SUPPLIED MATERIAL:
*** Begin section ***

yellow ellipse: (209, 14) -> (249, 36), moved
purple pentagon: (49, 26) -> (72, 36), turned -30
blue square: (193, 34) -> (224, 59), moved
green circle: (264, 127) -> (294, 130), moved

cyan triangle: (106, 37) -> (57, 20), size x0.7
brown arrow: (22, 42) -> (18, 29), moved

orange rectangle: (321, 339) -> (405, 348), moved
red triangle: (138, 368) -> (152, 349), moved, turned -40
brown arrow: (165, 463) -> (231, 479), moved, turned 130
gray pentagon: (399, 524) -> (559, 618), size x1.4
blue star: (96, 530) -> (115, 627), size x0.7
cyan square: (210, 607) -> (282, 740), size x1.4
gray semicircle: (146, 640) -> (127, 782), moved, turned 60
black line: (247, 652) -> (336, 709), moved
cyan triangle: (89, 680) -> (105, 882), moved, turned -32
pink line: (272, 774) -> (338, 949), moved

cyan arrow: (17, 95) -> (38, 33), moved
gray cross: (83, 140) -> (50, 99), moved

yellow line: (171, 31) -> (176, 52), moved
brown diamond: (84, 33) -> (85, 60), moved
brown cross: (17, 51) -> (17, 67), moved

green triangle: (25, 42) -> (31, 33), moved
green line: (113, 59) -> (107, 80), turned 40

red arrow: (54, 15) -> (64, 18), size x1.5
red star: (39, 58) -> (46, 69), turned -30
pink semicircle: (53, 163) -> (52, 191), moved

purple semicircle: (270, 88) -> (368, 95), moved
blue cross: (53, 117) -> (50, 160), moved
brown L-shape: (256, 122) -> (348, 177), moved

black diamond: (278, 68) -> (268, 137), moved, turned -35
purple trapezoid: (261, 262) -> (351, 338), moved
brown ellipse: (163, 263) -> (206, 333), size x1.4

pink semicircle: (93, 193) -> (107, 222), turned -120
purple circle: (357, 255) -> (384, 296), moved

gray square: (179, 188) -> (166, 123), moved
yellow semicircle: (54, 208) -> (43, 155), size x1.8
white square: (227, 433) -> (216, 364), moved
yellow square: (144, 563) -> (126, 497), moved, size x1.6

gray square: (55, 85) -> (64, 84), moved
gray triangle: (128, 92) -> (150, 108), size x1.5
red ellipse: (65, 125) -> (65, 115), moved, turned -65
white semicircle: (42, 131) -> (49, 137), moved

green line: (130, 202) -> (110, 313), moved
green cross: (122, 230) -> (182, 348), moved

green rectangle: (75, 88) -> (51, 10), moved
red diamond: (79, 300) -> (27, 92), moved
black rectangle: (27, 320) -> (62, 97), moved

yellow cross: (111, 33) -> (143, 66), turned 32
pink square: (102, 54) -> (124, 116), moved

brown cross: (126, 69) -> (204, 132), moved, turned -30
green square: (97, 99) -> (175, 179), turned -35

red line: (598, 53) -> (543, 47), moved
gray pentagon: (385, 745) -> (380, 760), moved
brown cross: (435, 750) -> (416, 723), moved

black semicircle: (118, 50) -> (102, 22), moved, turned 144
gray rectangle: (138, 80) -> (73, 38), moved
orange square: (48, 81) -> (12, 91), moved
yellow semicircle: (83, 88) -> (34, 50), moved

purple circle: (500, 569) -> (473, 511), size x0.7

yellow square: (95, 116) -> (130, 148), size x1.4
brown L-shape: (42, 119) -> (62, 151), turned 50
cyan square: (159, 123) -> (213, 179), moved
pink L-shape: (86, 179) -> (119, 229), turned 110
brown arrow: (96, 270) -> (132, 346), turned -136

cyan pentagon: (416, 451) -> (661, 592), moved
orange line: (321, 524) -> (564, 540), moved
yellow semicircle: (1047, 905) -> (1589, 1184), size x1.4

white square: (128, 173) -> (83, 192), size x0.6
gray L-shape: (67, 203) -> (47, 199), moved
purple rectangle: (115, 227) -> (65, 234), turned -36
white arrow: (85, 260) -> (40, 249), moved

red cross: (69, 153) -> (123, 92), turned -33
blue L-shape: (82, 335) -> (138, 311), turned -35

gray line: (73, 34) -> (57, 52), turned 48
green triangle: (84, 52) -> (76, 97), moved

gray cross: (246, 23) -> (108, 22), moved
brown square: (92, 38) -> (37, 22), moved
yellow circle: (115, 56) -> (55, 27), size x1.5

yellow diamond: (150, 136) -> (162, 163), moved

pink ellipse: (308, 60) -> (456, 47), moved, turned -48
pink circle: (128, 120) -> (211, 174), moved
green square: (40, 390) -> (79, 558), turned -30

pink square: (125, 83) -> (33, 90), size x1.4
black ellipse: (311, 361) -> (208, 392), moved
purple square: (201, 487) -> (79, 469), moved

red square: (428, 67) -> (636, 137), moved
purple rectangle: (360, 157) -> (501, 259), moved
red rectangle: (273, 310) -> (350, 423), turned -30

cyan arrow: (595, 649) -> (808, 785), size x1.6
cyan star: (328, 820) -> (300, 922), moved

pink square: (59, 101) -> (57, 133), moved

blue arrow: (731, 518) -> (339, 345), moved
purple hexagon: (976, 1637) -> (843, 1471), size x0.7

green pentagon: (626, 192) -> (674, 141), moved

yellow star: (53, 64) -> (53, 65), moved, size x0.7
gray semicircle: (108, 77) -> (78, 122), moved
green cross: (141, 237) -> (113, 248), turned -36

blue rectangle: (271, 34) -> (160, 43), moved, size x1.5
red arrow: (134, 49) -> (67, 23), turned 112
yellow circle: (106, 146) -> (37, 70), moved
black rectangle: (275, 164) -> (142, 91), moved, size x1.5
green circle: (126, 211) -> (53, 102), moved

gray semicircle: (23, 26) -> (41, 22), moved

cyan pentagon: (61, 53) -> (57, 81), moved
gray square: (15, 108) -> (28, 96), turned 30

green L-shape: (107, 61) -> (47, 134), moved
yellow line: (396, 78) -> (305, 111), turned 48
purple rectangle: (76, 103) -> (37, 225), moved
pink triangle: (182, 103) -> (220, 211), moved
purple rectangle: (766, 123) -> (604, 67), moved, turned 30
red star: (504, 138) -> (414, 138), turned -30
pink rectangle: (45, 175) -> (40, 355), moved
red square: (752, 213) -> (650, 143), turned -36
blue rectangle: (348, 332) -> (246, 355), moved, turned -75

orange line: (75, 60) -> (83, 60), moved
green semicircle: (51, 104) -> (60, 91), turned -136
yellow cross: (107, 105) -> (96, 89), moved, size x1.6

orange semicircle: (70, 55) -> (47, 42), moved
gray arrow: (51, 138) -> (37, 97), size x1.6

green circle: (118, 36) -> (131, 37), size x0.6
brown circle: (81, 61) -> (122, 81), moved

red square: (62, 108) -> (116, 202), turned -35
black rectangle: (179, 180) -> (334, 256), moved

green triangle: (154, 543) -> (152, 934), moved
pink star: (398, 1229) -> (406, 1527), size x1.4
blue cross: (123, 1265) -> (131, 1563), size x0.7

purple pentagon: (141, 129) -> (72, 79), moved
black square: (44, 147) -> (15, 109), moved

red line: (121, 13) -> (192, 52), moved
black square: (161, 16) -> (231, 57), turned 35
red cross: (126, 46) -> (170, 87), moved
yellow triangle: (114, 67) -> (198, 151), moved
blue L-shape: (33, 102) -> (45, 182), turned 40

*** End section ***

PROBLEM:
Please return every line in the data that includes the string "star".

EXERCISE OUTPUT:
blue star: (96, 530) -> (115, 627), size x0.7
red star: (39, 58) -> (46, 69), turned -30
cyan star: (328, 820) -> (300, 922), moved
yellow star: (53, 64) -> (53, 65), moved, size x0.7
red star: (504, 138) -> (414, 138), turned -30
pink star: (398, 1229) -> (406, 1527), size x1.4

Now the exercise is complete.